[TASK OBJECTIVE]
Pick out every line below that contains the string "fluffy" and copy each one in full. Matching is case-sensitive.

──────── DATA FOR PROCESSING ────────

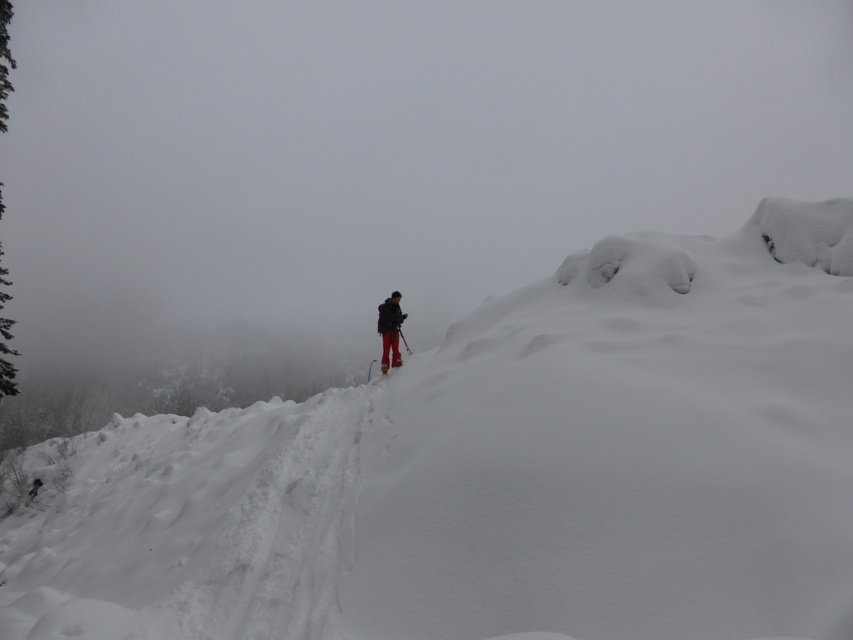
Question: Which point is closer to the camera?

Choices:
 (A) white fluffy snow at center
 (B) dark matte jacket at center
 (C) shiny metallic ski at center

Answer: (A)

Question: Does white fluffy snow at center appear on the right side of shiny metallic ski at center?

Choices:
 (A) yes
 (B) no

Answer: (B)

Question: Which point is closer to the camera taking this photo?

Choices:
 (A) (403, 320)
 (B) (367, 381)
 (C) (509, 561)

Answer: (C)

Question: Does white fluffy snow at center have a greater width compared to shiny metallic ski at center?

Choices:
 (A) yes
 (B) no

Answer: (A)

Question: Does white fluffy snow at center come behind dark matte jacket at center?

Choices:
 (A) yes
 (B) no

Answer: (B)

Question: Among these objects, which one is nearest to the camera?

Choices:
 (A) white fluffy snow at center
 (B) dark matte jacket at center

Answer: (A)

────────

[RESULT OF THIS TASK]
 (A) white fluffy snow at center
Question: Does white fluffy snow at center appear on the right side of shiny metallic ski at center?
Question: Does white fluffy snow at center have a greater width compared to shiny metallic ski at center?
Question: Does white fluffy snow at center come behind dark matte jacket at center?
 (A) white fluffy snow at center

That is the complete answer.